What needs to be done:
A faithful copy is needed. Set down all of the data below exactly.

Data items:
§ §

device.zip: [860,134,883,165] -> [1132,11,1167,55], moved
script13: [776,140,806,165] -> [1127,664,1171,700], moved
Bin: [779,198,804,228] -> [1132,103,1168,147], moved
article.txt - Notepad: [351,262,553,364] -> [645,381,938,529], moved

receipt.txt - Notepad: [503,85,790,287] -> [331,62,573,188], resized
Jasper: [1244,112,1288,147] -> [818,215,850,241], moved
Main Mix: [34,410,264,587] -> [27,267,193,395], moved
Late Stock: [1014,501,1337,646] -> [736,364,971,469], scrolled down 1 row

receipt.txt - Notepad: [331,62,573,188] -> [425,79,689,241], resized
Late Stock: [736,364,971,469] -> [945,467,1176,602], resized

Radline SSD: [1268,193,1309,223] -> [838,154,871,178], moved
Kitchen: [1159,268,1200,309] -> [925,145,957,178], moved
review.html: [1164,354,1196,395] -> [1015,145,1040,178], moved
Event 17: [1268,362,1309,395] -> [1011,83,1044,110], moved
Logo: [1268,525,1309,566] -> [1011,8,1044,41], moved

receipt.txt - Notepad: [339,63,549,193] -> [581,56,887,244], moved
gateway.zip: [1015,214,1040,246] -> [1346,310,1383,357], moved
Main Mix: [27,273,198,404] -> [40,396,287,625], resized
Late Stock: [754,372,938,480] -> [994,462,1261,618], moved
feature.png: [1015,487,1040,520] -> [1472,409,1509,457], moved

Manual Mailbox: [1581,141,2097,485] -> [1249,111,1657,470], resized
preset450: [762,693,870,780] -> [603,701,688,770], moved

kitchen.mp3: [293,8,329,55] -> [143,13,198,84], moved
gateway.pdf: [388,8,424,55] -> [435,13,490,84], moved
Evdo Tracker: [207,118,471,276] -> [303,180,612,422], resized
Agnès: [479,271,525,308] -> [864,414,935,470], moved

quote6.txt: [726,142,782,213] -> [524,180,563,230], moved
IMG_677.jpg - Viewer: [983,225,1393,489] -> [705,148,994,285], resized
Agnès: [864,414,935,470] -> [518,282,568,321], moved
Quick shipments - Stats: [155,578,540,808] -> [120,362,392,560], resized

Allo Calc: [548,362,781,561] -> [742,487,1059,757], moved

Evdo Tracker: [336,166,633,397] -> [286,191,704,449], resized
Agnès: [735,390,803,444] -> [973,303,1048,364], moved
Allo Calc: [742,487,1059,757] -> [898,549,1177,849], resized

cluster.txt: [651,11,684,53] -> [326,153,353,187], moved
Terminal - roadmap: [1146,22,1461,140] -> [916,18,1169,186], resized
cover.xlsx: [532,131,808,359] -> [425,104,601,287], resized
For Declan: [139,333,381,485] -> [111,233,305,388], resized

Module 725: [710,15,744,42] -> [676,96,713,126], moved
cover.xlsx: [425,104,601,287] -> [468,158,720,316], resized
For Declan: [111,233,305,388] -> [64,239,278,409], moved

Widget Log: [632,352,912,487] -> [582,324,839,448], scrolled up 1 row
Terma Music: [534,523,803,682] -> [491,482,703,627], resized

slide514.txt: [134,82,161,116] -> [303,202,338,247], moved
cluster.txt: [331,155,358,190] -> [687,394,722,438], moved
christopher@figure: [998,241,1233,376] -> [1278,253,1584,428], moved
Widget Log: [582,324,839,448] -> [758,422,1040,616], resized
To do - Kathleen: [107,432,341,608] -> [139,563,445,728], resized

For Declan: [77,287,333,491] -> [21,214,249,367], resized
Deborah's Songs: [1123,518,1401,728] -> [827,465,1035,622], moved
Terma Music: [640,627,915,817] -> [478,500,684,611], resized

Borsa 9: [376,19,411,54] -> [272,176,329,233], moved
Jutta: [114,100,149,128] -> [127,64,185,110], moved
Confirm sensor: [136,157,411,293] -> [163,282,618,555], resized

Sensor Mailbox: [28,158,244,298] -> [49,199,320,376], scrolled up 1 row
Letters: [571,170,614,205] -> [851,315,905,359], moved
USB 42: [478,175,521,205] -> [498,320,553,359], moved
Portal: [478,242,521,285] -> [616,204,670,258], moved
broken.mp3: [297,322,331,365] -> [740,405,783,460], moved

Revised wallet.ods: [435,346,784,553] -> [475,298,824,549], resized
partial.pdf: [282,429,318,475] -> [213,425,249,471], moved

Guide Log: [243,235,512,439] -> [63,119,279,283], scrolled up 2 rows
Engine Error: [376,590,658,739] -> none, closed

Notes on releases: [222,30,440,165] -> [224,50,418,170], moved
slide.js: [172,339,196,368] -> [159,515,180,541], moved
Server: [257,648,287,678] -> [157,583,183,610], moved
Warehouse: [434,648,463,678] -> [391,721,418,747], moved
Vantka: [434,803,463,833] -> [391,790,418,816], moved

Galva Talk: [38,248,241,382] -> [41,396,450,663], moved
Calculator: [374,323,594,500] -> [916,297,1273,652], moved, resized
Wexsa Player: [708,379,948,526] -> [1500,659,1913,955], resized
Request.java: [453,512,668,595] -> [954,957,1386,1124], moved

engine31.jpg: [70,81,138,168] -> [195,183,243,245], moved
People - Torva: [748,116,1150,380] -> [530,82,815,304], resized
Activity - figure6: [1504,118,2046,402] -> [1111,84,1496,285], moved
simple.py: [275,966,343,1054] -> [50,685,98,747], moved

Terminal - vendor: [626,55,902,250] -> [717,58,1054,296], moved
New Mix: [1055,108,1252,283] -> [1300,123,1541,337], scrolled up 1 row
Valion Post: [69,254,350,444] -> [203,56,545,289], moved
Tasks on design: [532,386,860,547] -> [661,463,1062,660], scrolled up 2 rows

§ §

Reply to the task:
device.zip: [860,134,883,165] -> [1132,11,1167,55], moved
script13: [776,140,806,165] -> [1127,664,1171,700], moved
Bin: [779,198,804,228] -> [1132,103,1168,147], moved
article.txt - Notepad: [351,262,553,364] -> [645,381,938,529], moved

receipt.txt - Notepad: [503,85,790,287] -> [331,62,573,188], resized
Jasper: [1244,112,1288,147] -> [818,215,850,241], moved
Main Mix: [34,410,264,587] -> [27,267,193,395], moved
Late Stock: [1014,501,1337,646] -> [736,364,971,469], scrolled down 1 row

receipt.txt - Notepad: [331,62,573,188] -> [425,79,689,241], resized
Late Stock: [736,364,971,469] -> [945,467,1176,602], resized

Radline SSD: [1268,193,1309,223] -> [838,154,871,178], moved
Kitchen: [1159,268,1200,309] -> [925,145,957,178], moved
review.html: [1164,354,1196,395] -> [1015,145,1040,178], moved
Event 17: [1268,362,1309,395] -> [1011,83,1044,110], moved
Logo: [1268,525,1309,566] -> [1011,8,1044,41], moved

receipt.txt - Notepad: [339,63,549,193] -> [581,56,887,244], moved
gateway.zip: [1015,214,1040,246] -> [1346,310,1383,357], moved
Main Mix: [27,273,198,404] -> [40,396,287,625], resized
Late Stock: [754,372,938,480] -> [994,462,1261,618], moved
feature.png: [1015,487,1040,520] -> [1472,409,1509,457], moved

Manual Mailbox: [1581,141,2097,485] -> [1249,111,1657,470], resized
preset450: [762,693,870,780] -> [603,701,688,770], moved

kitchen.mp3: [293,8,329,55] -> [143,13,198,84], moved
gateway.pdf: [388,8,424,55] -> [435,13,490,84], moved
Evdo Tracker: [207,118,471,276] -> [303,180,612,422], resized
Agnès: [479,271,525,308] -> [864,414,935,470], moved

quote6.txt: [726,142,782,213] -> [524,180,563,230], moved
IMG_677.jpg - Viewer: [983,225,1393,489] -> [705,148,994,285], resized
Agnès: [864,414,935,470] -> [518,282,568,321], moved
Quick shipments - Stats: [155,578,540,808] -> [120,362,392,560], resized

Allo Calc: [548,362,781,561] -> [742,487,1059,757], moved

Evdo Tracker: [336,166,633,397] -> [286,191,704,449], resized
Agnès: [735,390,803,444] -> [973,303,1048,364], moved
Allo Calc: [742,487,1059,757] -> [898,549,1177,849], resized

cluster.txt: [651,11,684,53] -> [326,153,353,187], moved
Terminal - roadmap: [1146,22,1461,140] -> [916,18,1169,186], resized
cover.xlsx: [532,131,808,359] -> [425,104,601,287], resized
For Declan: [139,333,381,485] -> [111,233,305,388], resized

Module 725: [710,15,744,42] -> [676,96,713,126], moved
cover.xlsx: [425,104,601,287] -> [468,158,720,316], resized
For Declan: [111,233,305,388] -> [64,239,278,409], moved

Widget Log: [632,352,912,487] -> [582,324,839,448], scrolled up 1 row
Terma Music: [534,523,803,682] -> [491,482,703,627], resized

slide514.txt: [134,82,161,116] -> [303,202,338,247], moved
cluster.txt: [331,155,358,190] -> [687,394,722,438], moved
christopher@figure: [998,241,1233,376] -> [1278,253,1584,428], moved
Widget Log: [582,324,839,448] -> [758,422,1040,616], resized
To do - Kathleen: [107,432,341,608] -> [139,563,445,728], resized

For Declan: [77,287,333,491] -> [21,214,249,367], resized
Deborah's Songs: [1123,518,1401,728] -> [827,465,1035,622], moved
Terma Music: [640,627,915,817] -> [478,500,684,611], resized

Borsa 9: [376,19,411,54] -> [272,176,329,233], moved
Jutta: [114,100,149,128] -> [127,64,185,110], moved
Confirm sensor: [136,157,411,293] -> [163,282,618,555], resized

Sensor Mailbox: [28,158,244,298] -> [49,199,320,376], scrolled up 1 row
Letters: [571,170,614,205] -> [851,315,905,359], moved
USB 42: [478,175,521,205] -> [498,320,553,359], moved
Portal: [478,242,521,285] -> [616,204,670,258], moved
broken.mp3: [297,322,331,365] -> [740,405,783,460], moved

Revised wallet.ods: [435,346,784,553] -> [475,298,824,549], resized
partial.pdf: [282,429,318,475] -> [213,425,249,471], moved

Guide Log: [243,235,512,439] -> [63,119,279,283], scrolled up 2 rows
Engine Error: [376,590,658,739] -> none, closed

Notes on releases: [222,30,440,165] -> [224,50,418,170], moved
slide.js: [172,339,196,368] -> [159,515,180,541], moved
Server: [257,648,287,678] -> [157,583,183,610], moved
Warehouse: [434,648,463,678] -> [391,721,418,747], moved
Vantka: [434,803,463,833] -> [391,790,418,816], moved

Galva Talk: [38,248,241,382] -> [41,396,450,663], moved
Calculator: [374,323,594,500] -> [916,297,1273,652], moved, resized
Wexsa Player: [708,379,948,526] -> [1500,659,1913,955], resized
Request.java: [453,512,668,595] -> [954,957,1386,1124], moved

engine31.jpg: [70,81,138,168] -> [195,183,243,245], moved
People - Torva: [748,116,1150,380] -> [530,82,815,304], resized
Activity - figure6: [1504,118,2046,402] -> [1111,84,1496,285], moved
simple.py: [275,966,343,1054] -> [50,685,98,747], moved

Terminal - vendor: [626,55,902,250] -> [717,58,1054,296], moved
New Mix: [1055,108,1252,283] -> [1300,123,1541,337], scrolled up 1 row
Valion Post: [69,254,350,444] -> [203,56,545,289], moved
Tasks on design: [532,386,860,547] -> [661,463,1062,660], scrolled up 2 rows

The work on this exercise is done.